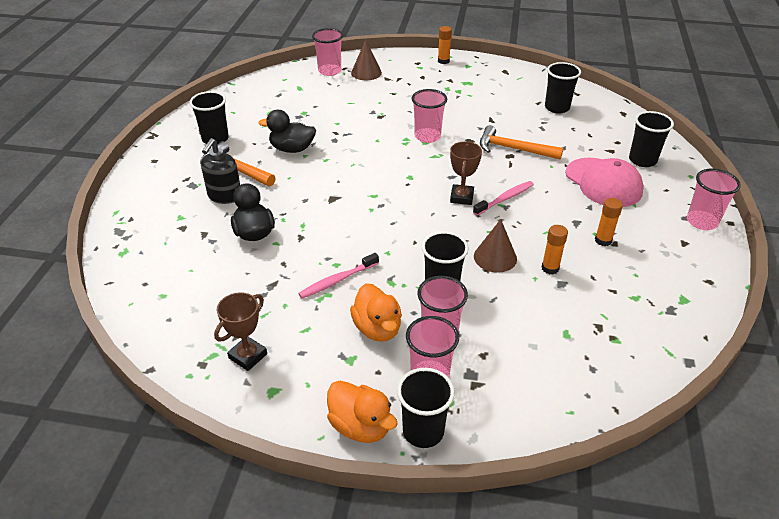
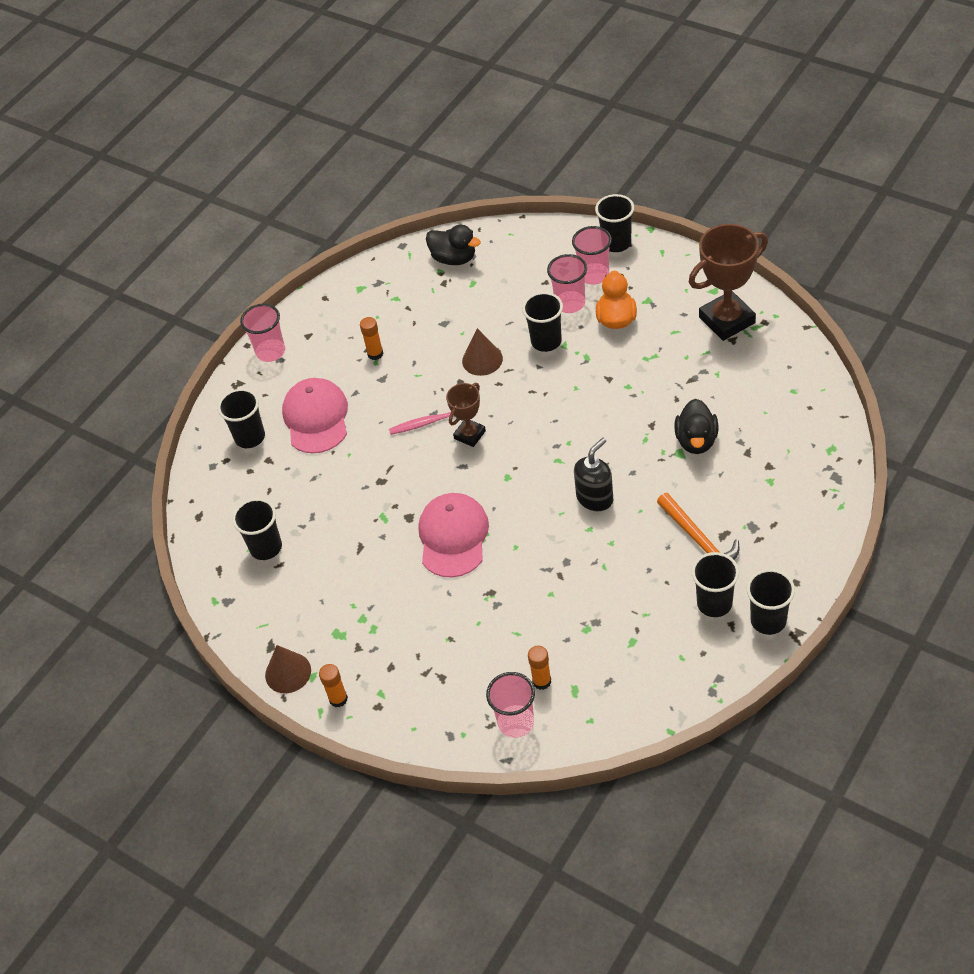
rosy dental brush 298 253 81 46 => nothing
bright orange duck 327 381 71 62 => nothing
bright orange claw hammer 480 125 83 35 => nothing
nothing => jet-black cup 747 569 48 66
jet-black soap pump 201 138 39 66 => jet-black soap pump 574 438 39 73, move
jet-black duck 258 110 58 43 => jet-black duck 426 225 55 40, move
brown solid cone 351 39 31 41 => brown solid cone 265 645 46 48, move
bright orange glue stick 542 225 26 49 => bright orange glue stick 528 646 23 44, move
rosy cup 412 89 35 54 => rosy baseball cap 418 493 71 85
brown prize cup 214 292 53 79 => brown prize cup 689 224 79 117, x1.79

----------------------------------------

#### Exercise instructions
Retype, exactly as written, each line from the one containing "nothing => jet-black cup 747 569 48 66" through the last line of the listing above, and leave out all other lines.

#### Task answer
nothing => jet-black cup 747 569 48 66
jet-black soap pump 201 138 39 66 => jet-black soap pump 574 438 39 73, move
jet-black duck 258 110 58 43 => jet-black duck 426 225 55 40, move
brown solid cone 351 39 31 41 => brown solid cone 265 645 46 48, move
bright orange glue stick 542 225 26 49 => bright orange glue stick 528 646 23 44, move
rosy cup 412 89 35 54 => rosy baseball cap 418 493 71 85
brown prize cup 214 292 53 79 => brown prize cup 689 224 79 117, x1.79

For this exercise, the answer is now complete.